WHAT THE TASK ASKS => Please repeat, exactly and without pictures, the lines of the entries below that run from the one containing "R7: 3.9 (GND, PWM) -> 3.9 (CTL, EN)" through the one containing "P3 pin 1: VDD -> GND".

>>>

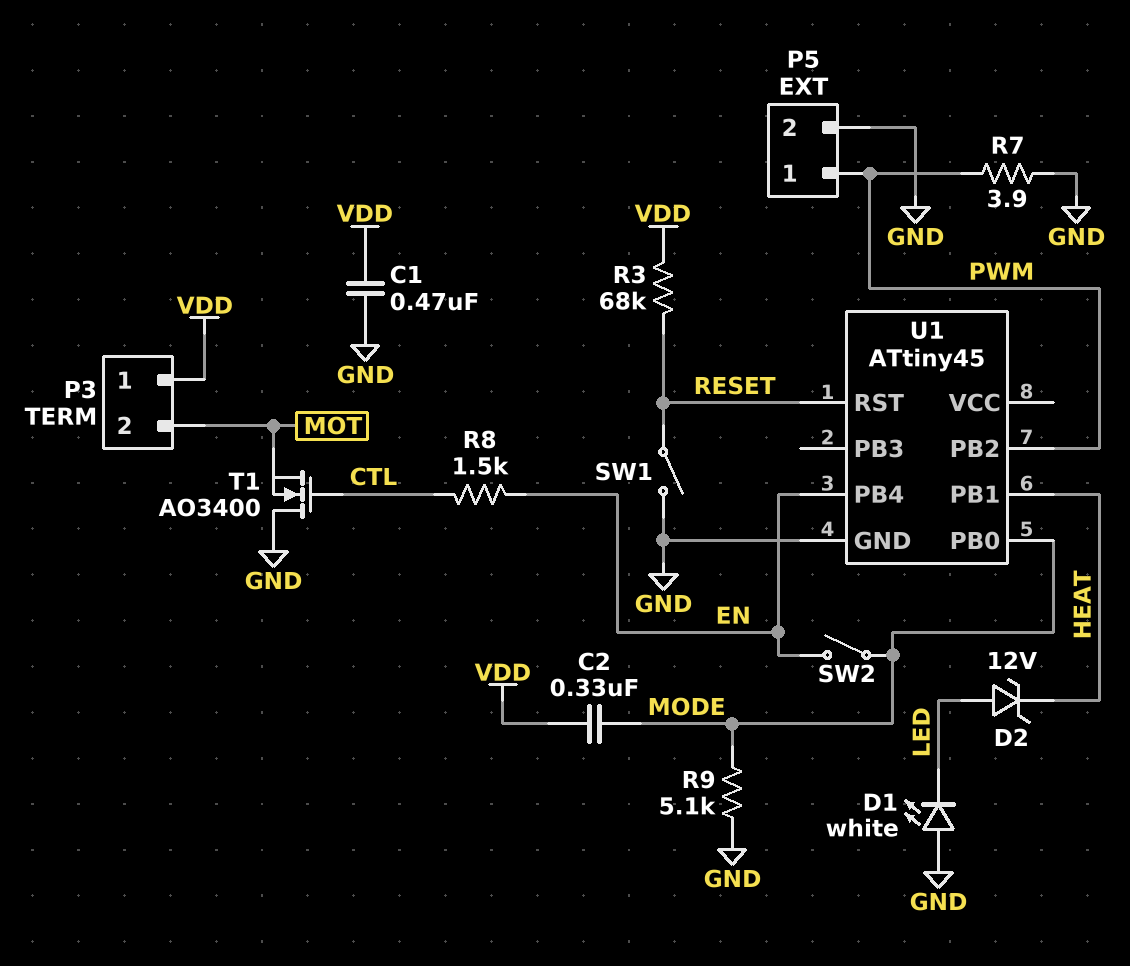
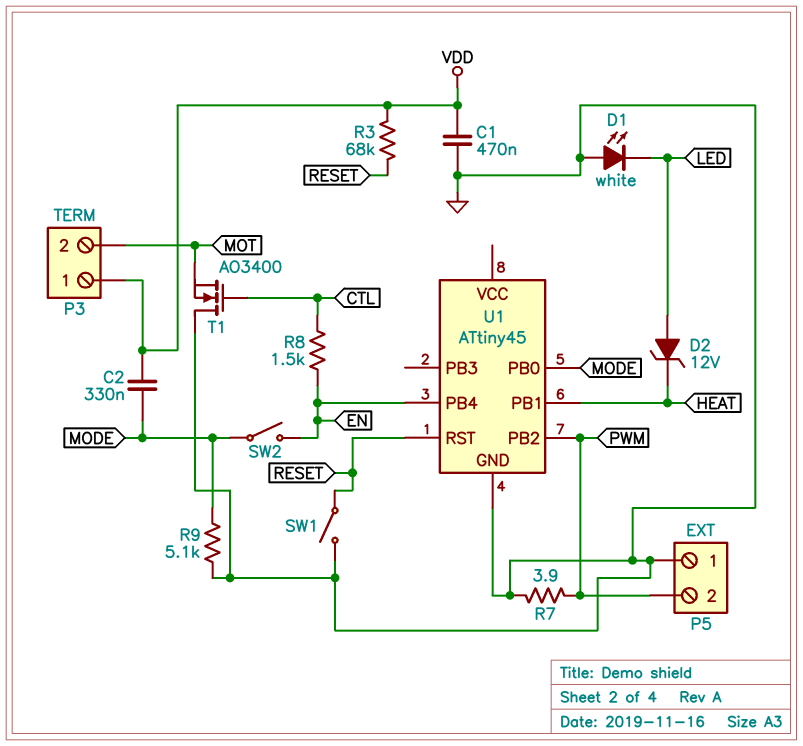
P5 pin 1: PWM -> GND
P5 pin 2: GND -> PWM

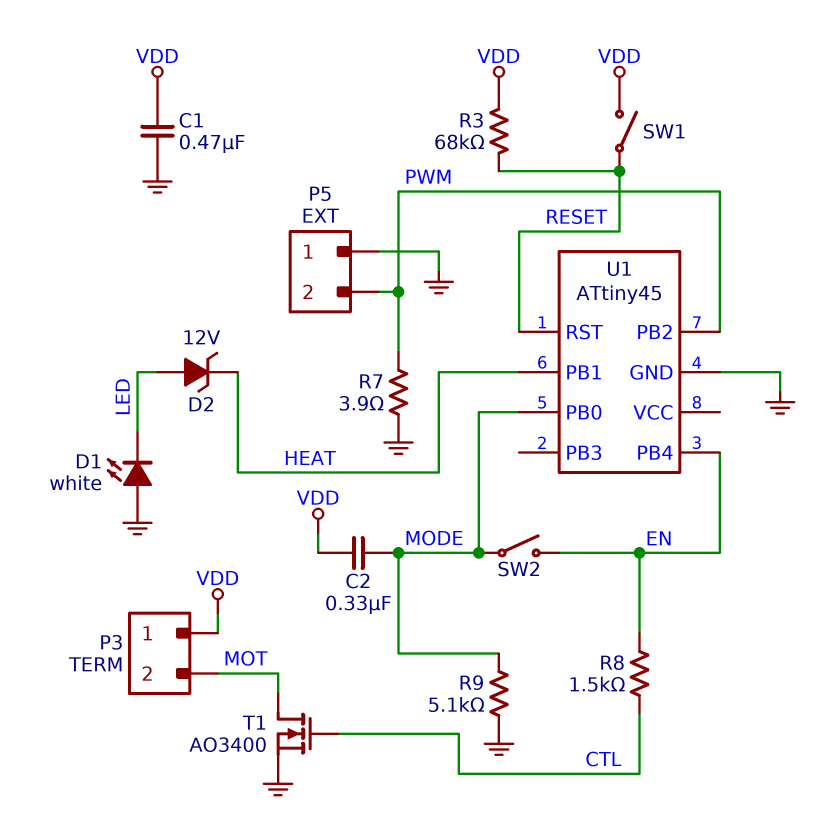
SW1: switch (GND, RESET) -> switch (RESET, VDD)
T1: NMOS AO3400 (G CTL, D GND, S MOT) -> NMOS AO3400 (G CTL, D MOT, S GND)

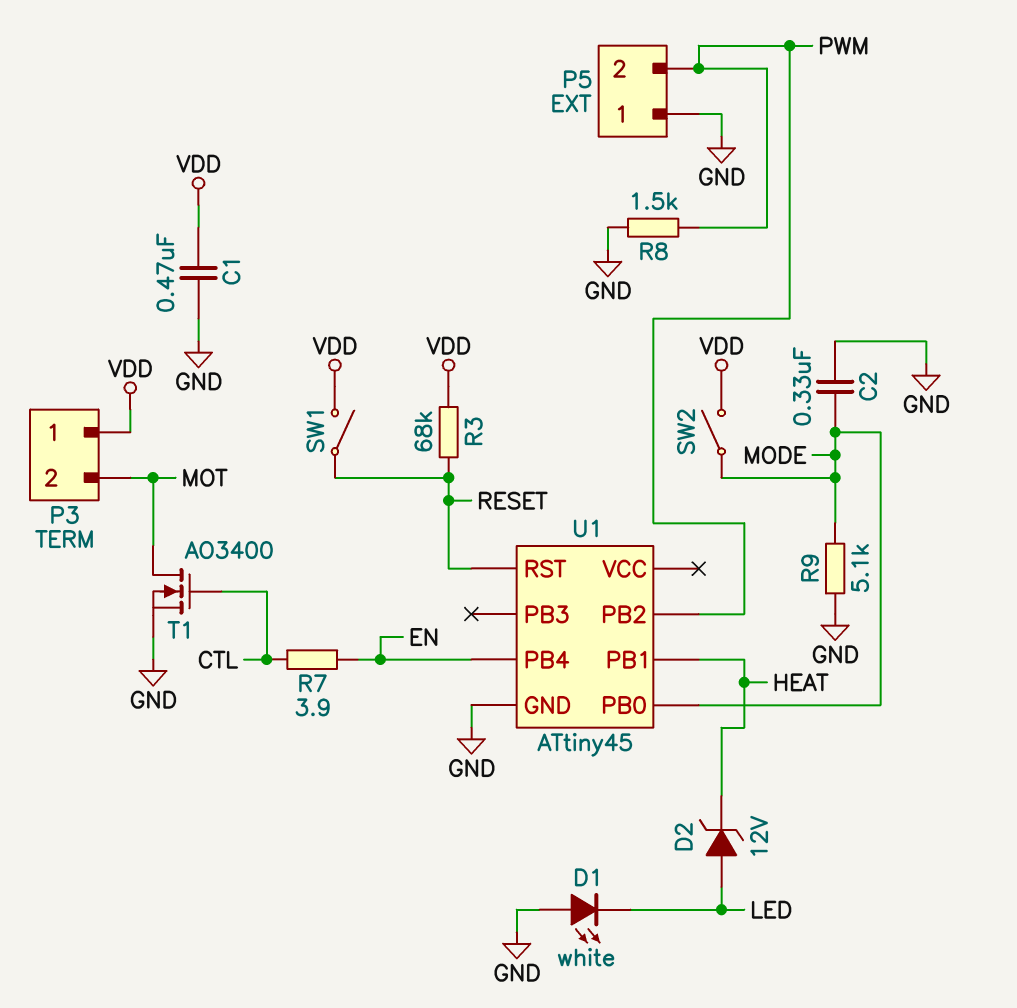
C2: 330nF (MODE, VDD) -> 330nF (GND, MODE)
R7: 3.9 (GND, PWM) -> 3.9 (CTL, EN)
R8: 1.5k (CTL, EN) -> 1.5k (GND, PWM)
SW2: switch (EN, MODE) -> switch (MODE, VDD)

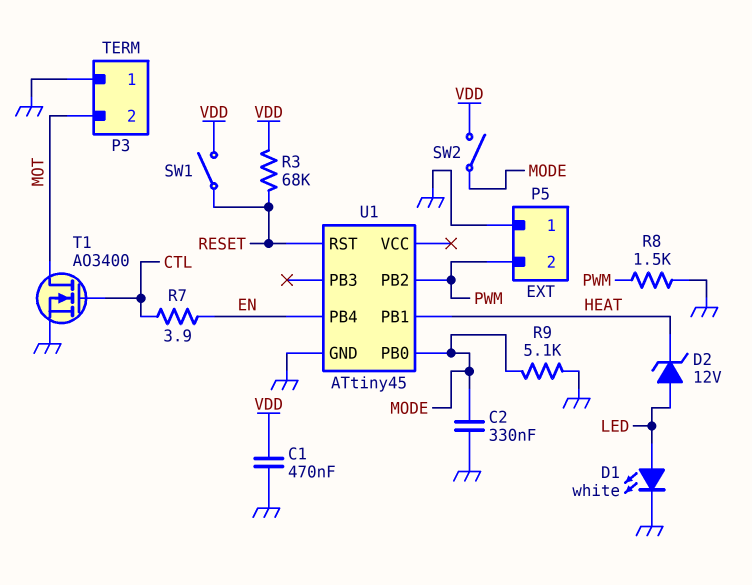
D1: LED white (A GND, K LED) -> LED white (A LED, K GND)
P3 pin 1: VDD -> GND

<<<
>>>

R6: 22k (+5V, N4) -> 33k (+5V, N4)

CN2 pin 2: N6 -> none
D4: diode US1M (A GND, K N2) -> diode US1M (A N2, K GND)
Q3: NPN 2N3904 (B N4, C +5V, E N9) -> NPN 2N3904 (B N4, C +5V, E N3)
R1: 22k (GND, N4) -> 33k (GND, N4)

<<<

RESULT OF THE TASK =>
R7: 3.9 (GND, PWM) -> 3.9 (CTL, EN)
R8: 1.5k (CTL, EN) -> 1.5k (GND, PWM)
SW2: switch (EN, MODE) -> switch (MODE, VDD)

D1: LED white (A GND, K LED) -> LED white (A LED, K GND)
P3 pin 1: VDD -> GND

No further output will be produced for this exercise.